• _WHAT IS REQUIRED_
Each line from the one containing "(501, 225) = (551, 240): green" to the end of the entries below is to be set down exactly; the pictures are not.

(Records from a dataset)
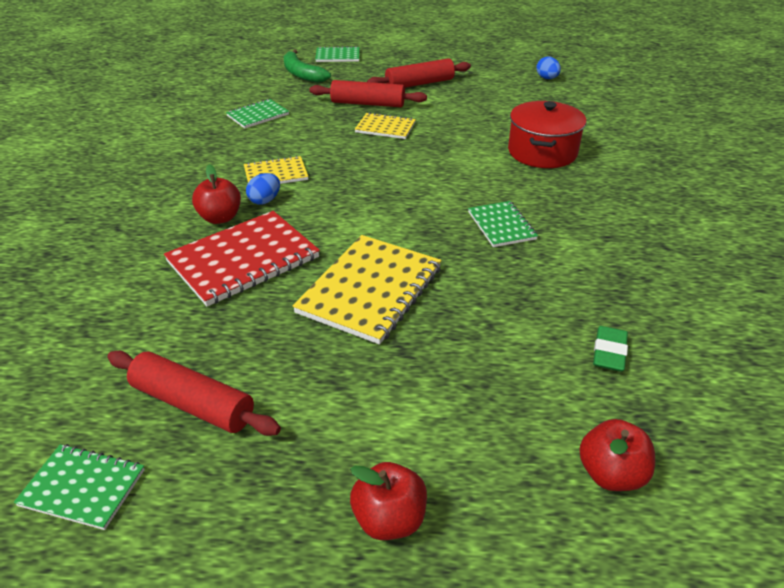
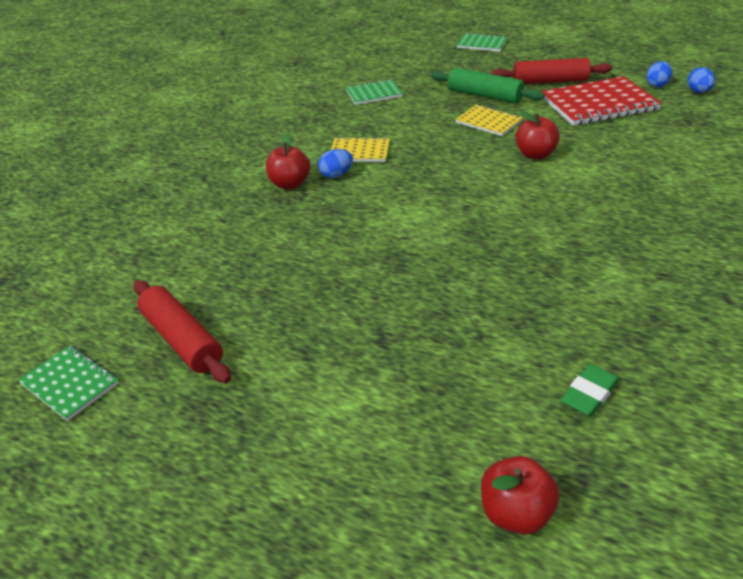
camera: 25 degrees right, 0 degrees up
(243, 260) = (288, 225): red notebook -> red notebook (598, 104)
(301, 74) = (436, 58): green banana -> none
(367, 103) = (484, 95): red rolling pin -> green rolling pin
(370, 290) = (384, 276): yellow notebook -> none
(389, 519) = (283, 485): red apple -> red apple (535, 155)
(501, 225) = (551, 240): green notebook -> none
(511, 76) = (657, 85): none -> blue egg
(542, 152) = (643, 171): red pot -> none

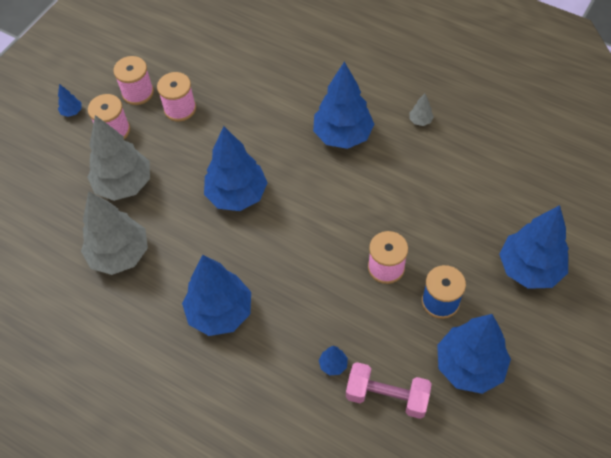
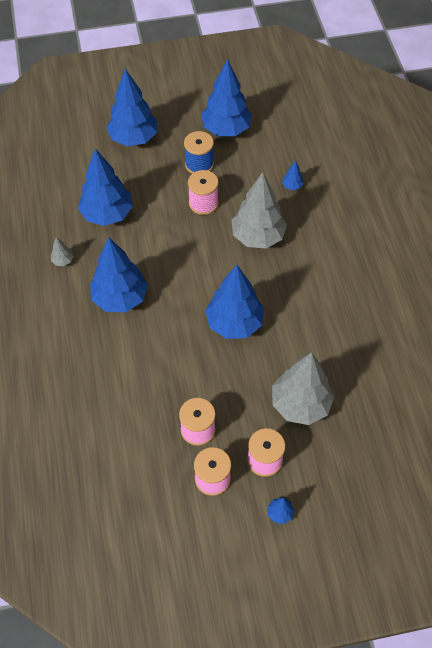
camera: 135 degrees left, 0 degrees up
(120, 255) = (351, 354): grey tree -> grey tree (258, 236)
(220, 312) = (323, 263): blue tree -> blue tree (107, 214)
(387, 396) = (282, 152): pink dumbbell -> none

• _FINAL ANSWER_
(501, 225) = (551, 240): green notebook -> none
(511, 76) = (657, 85): none -> blue egg
(542, 152) = (643, 171): red pot -> none

camera: 135 degrees left, 0 degrees up
(120, 255) = (351, 354): grey tree -> grey tree (258, 236)
(220, 312) = (323, 263): blue tree -> blue tree (107, 214)
(387, 396) = (282, 152): pink dumbbell -> none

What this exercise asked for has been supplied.